* TASK BRIEF
Type out the data exactly as given. Skip any image.

* Before-and-after scene images
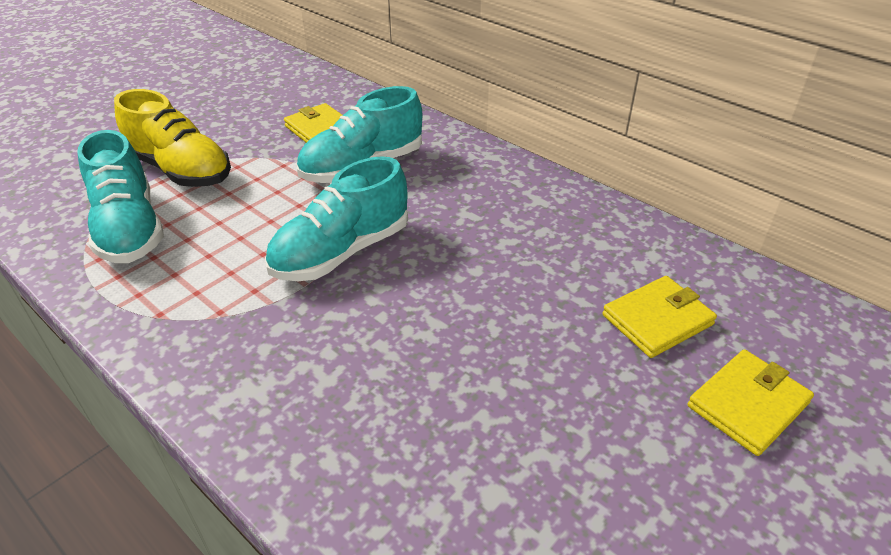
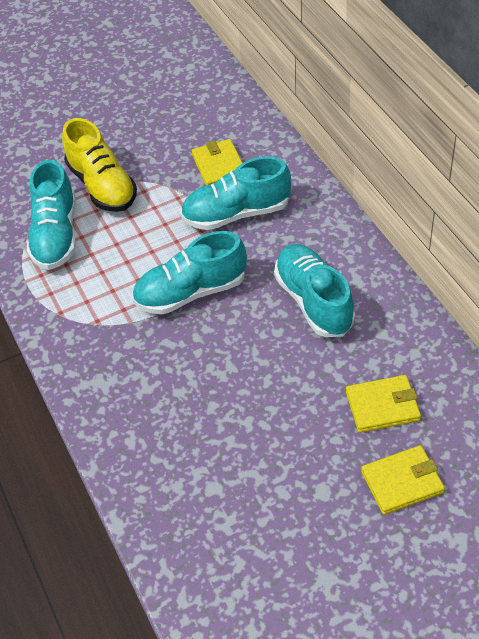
camera: 25 degrees right, 10 degrees up
(501, 230) = (313, 301): none -> turquoise shoe

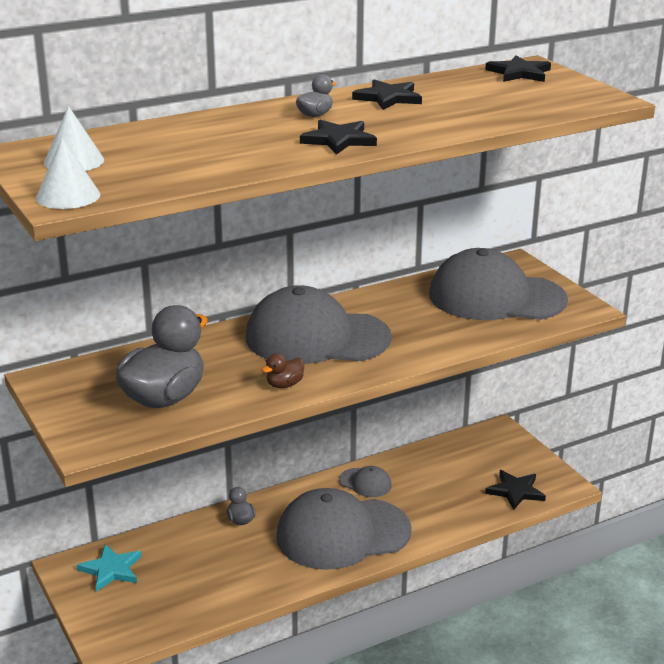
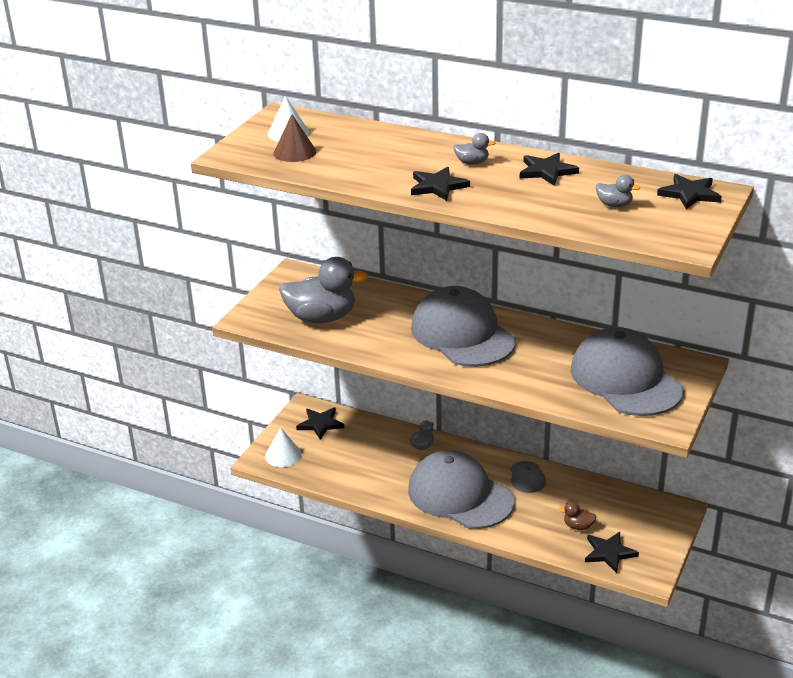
camera: 55 degrees right, 5 degrees up
(68, 196) = (238, 153): white cone -> white cone (283, 455)
(111, 569) = (320, 424): turquoise star -> black star
(128, 171) = (294, 152): none -> brown cone
(284, 385) = (388, 350): brown duck -> brown duck (578, 526)
(496, 98) = (614, 205): none -> grey duck

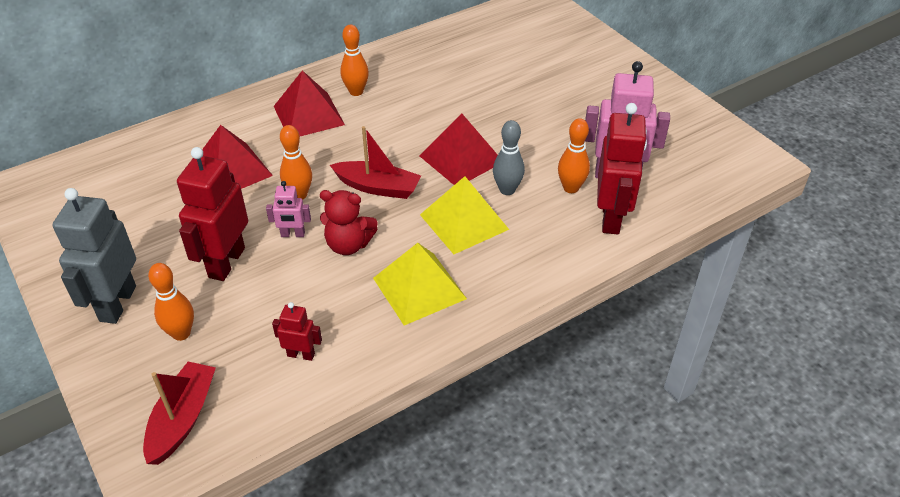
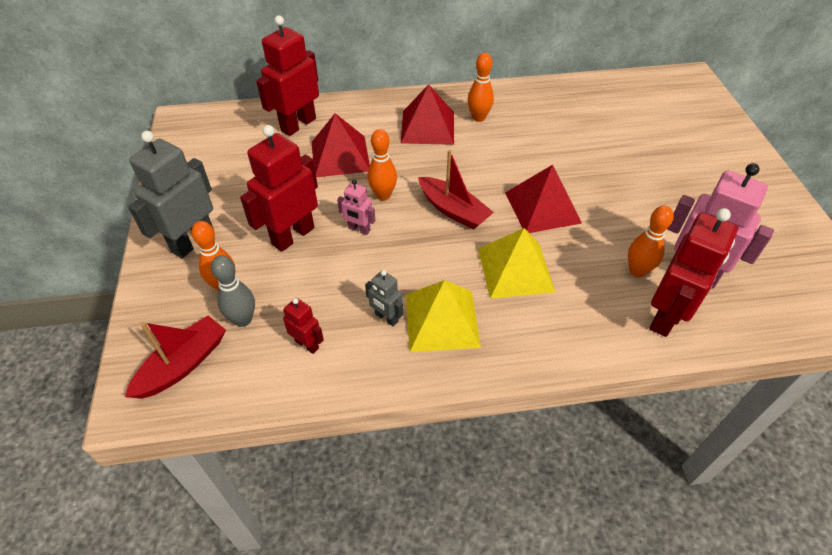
camera: 25 degrees right, 5 degrees up
(165, 152) = (298, 124): none -> red robot
(348, 245) = (400, 255): red teddy bear -> none
(365, 304) = (386, 318): none -> grey robot
(507, 190) = (572, 252): grey bowling pin -> grey bowling pin (243, 319)

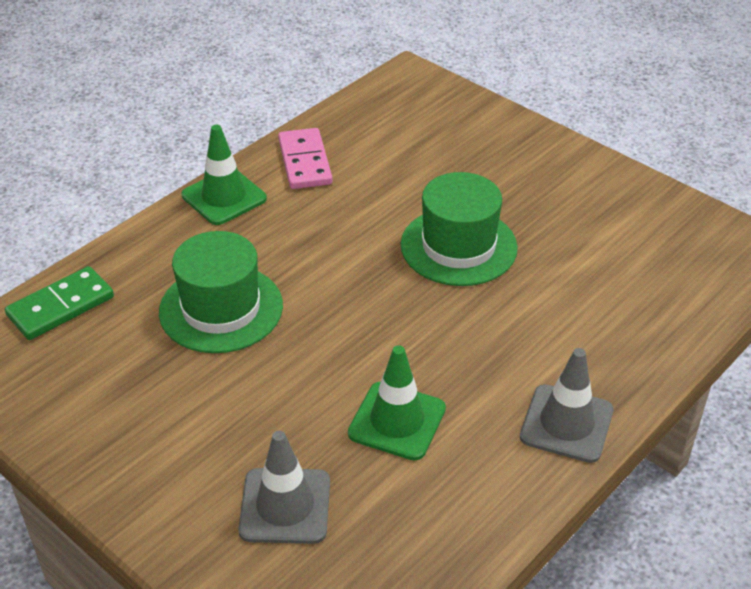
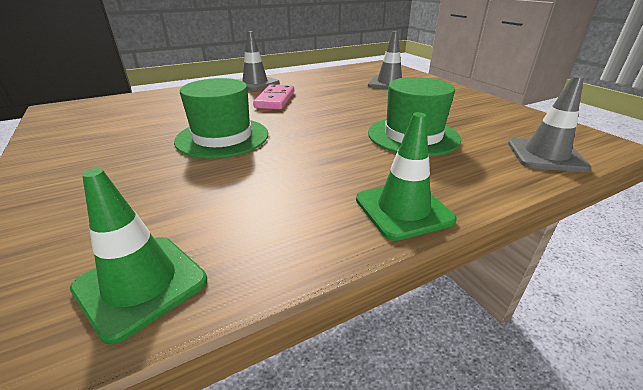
camera: 160 degrees left, 10 degrees down
(60, 306) = (545, 155): green domino -> grey traffic cone
(305, 162) = (292, 230): pink domino -> pink domino (275, 99)
(397, 421) = (328, 92): green traffic cone -> green traffic cone (141, 284)

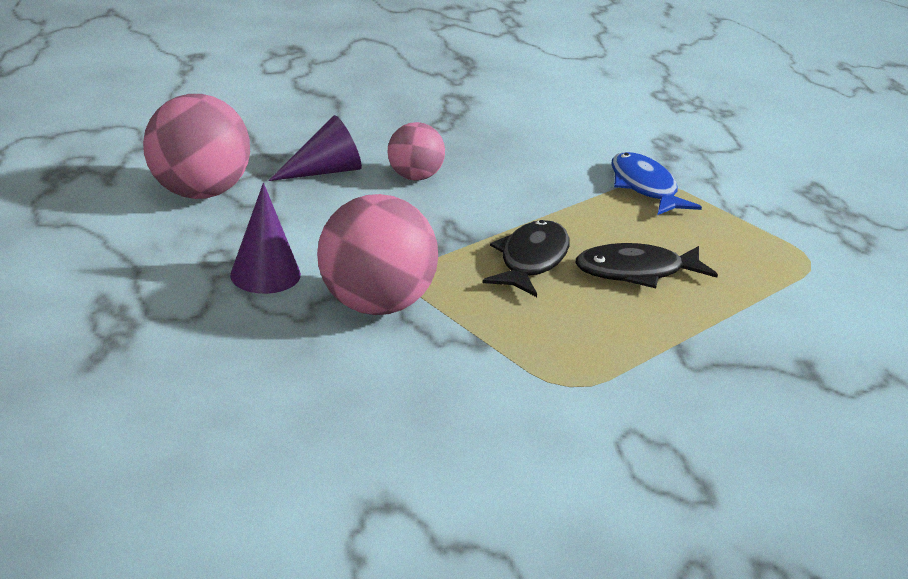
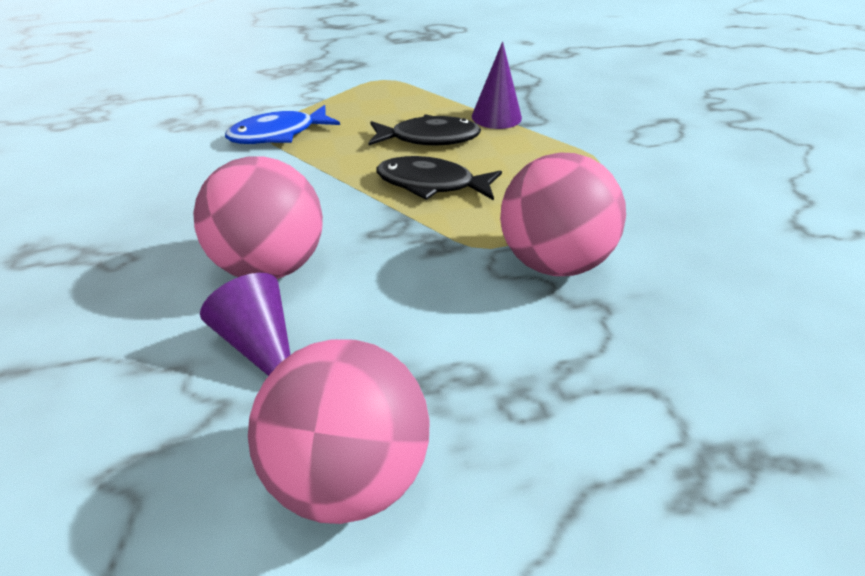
camera: 95 degrees left, 10 degrees up
(265, 274) = (540, 351): purple cone -> purple cone (496, 117)
(414, 177) = (271, 266): pink ball -> pink ball, size x1.70
(636, 272) = (429, 138): black fish -> black fish turned 75 degrees counterclockwise

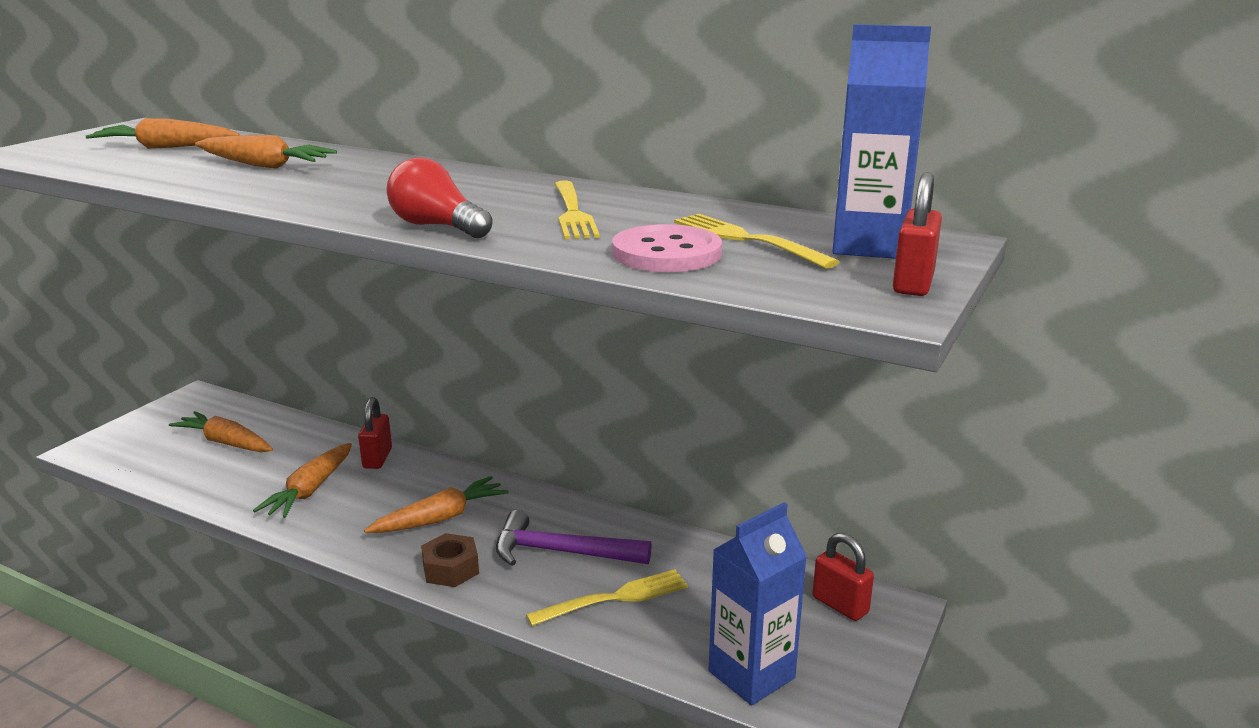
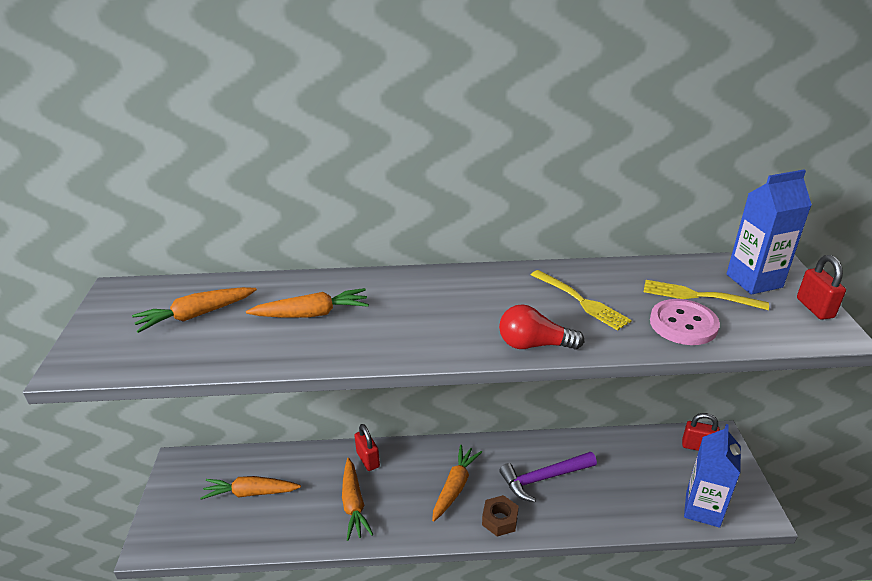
camera: 30 degrees left, 10 degrees up
(614, 598) = (600, 495): yellow fork -> none

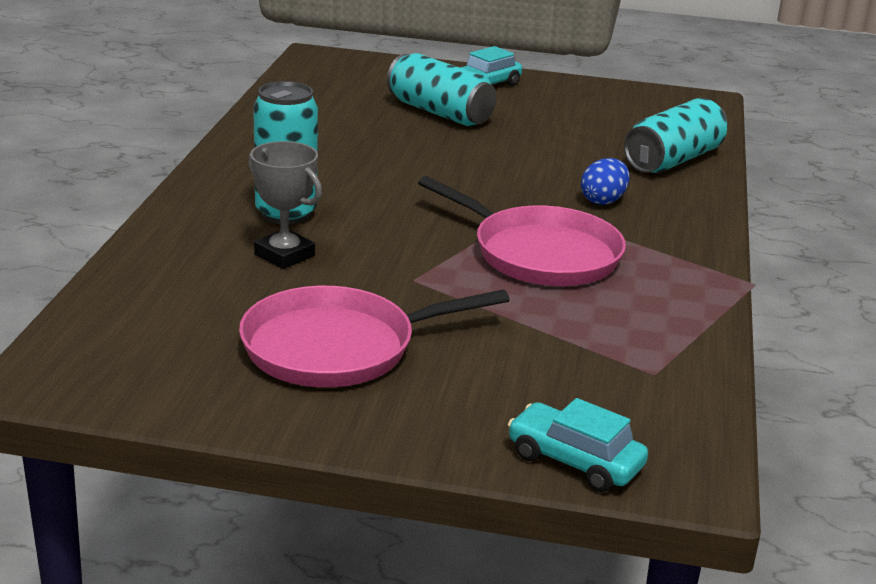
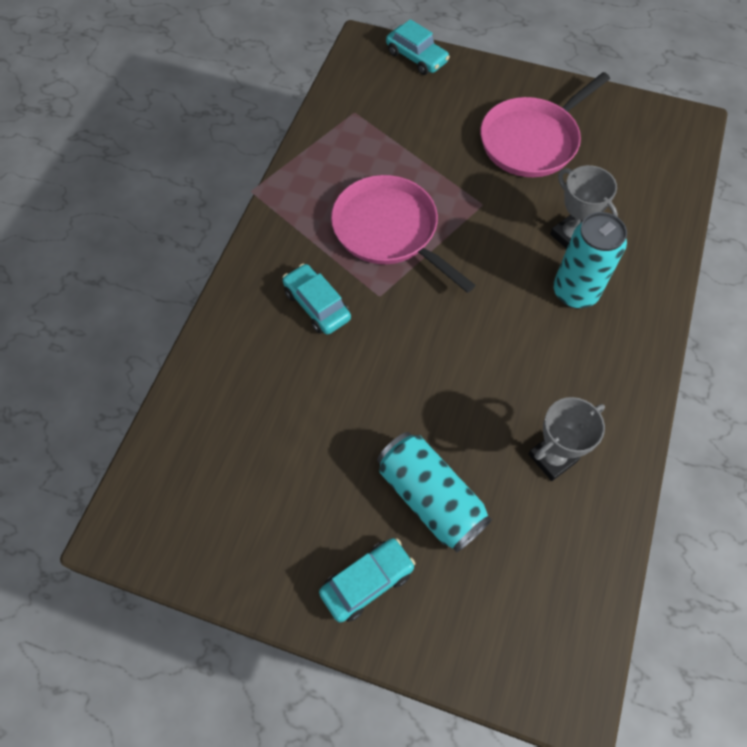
camera: 170 degrees left, 35 degrees up
(324, 128) = (552, 457): none -> grey trophy
(337, 347) = (532, 141): pink pan -> pink pan turned 150 degrees clockwise
(603, 201) = (317, 305): blue egg -> turquoise car
(673, 160) = (224, 378): turquoise can -> none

* YOUR SOLUTION
camera: 25 degrees right, 10 degrees up
(501, 230) = (313, 301): none -> turquoise shoe

camera: 55 degrees right, 5 degrees up
(68, 196) = (238, 153): white cone -> white cone (283, 455)
(111, 569) = (320, 424): turquoise star -> black star
(128, 171) = (294, 152): none -> brown cone
(284, 385) = (388, 350): brown duck -> brown duck (578, 526)
(496, 98) = (614, 205): none -> grey duck

camera: 25 degrees right, 5 degrees up
(165, 152) = (298, 124): none -> red robot
(348, 245) = (400, 255): red teddy bear -> none
(365, 304) = (386, 318): none -> grey robot
(507, 190) = (572, 252): grey bowling pin -> grey bowling pin (243, 319)

camera: 160 degrees left, 10 degrees down
(60, 306) = (545, 155): green domino -> grey traffic cone
(305, 162) = (292, 230): pink domino -> pink domino (275, 99)
(397, 421) = (328, 92): green traffic cone -> green traffic cone (141, 284)

camera: 95 degrees left, 10 degrees up
(265, 274) = (540, 351): purple cone -> purple cone (496, 117)
(414, 177) = (271, 266): pink ball -> pink ball, size x1.70
(636, 272) = (429, 138): black fish -> black fish turned 75 degrees counterclockwise

camera: 30 degrees left, 10 degrees up
(614, 598) = (600, 495): yellow fork -> none

camera: 170 degrees left, 35 degrees up
(324, 128) = (552, 457): none -> grey trophy
(337, 347) = (532, 141): pink pan -> pink pan turned 150 degrees clockwise
(603, 201) = (317, 305): blue egg -> turquoise car
(673, 160) = (224, 378): turquoise can -> none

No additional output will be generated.